# Material shown
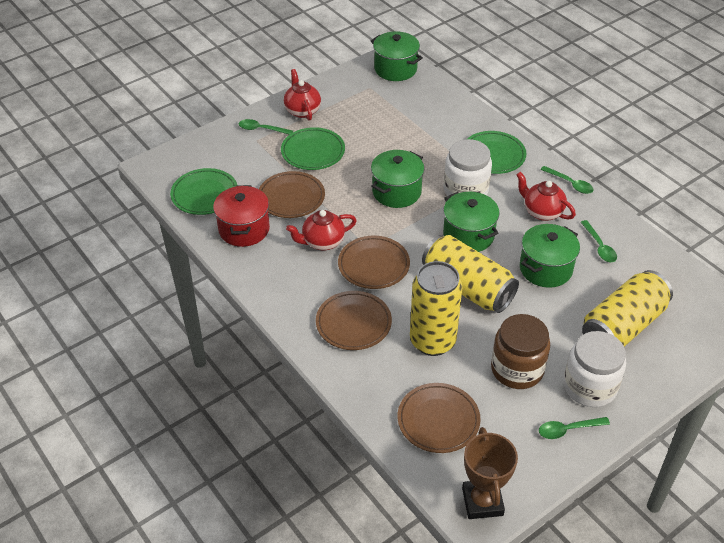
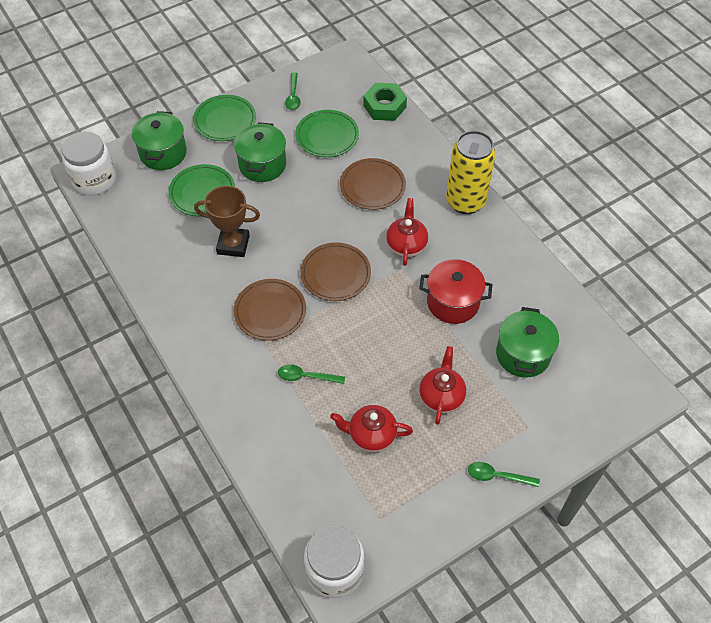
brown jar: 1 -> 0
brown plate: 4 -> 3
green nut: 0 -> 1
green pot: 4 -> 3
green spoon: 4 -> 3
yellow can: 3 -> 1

...

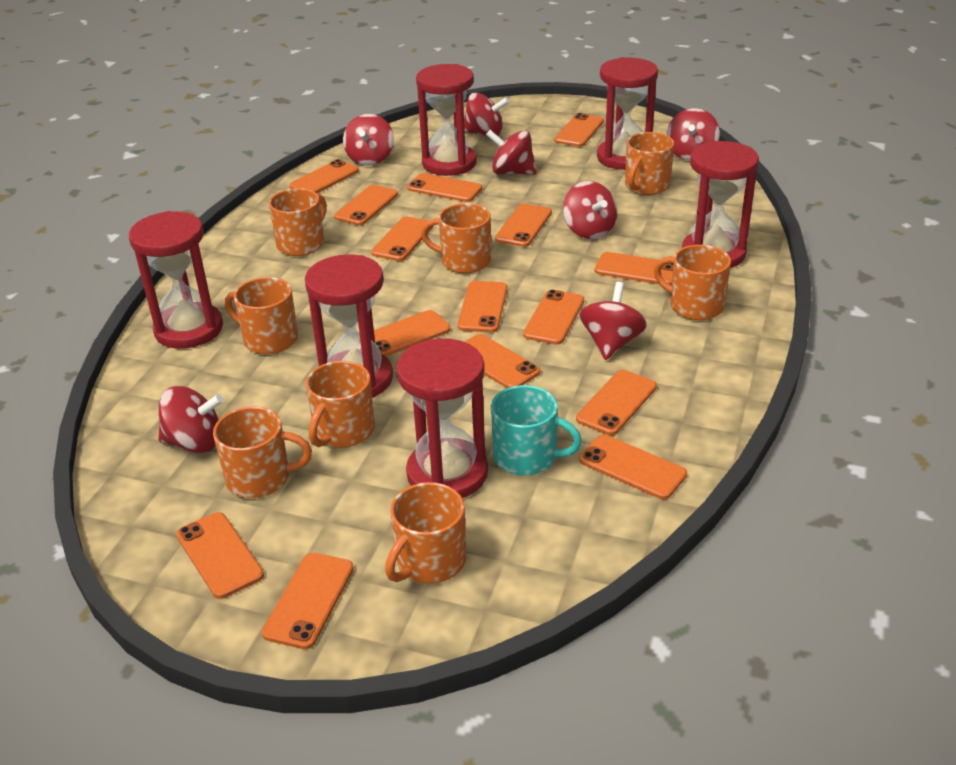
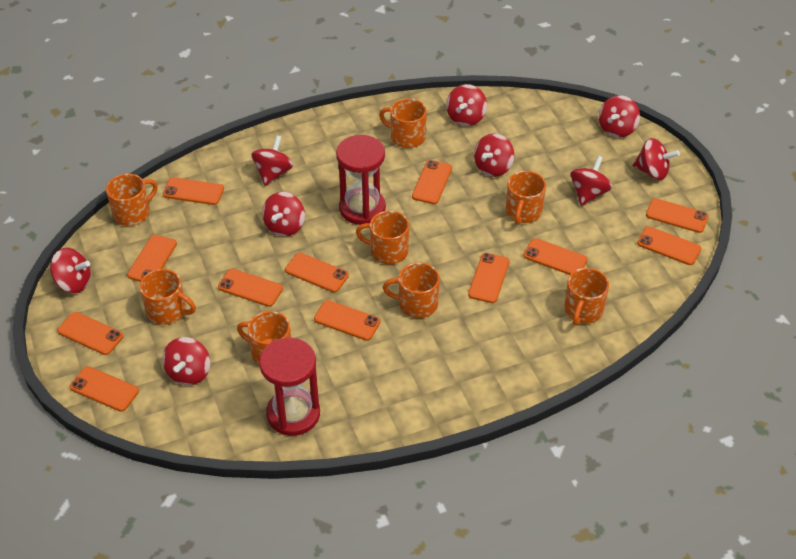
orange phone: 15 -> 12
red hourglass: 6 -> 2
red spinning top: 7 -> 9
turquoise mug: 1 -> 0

# Directions
Considering only the material above, set down every line from the one with "brown jar: 1 -> 0" to the one with "yellow can: 3 -> 1", inclusive, exactly as written.

# Output of the task
brown jar: 1 -> 0
brown plate: 4 -> 3
green nut: 0 -> 1
green pot: 4 -> 3
green spoon: 4 -> 3
yellow can: 3 -> 1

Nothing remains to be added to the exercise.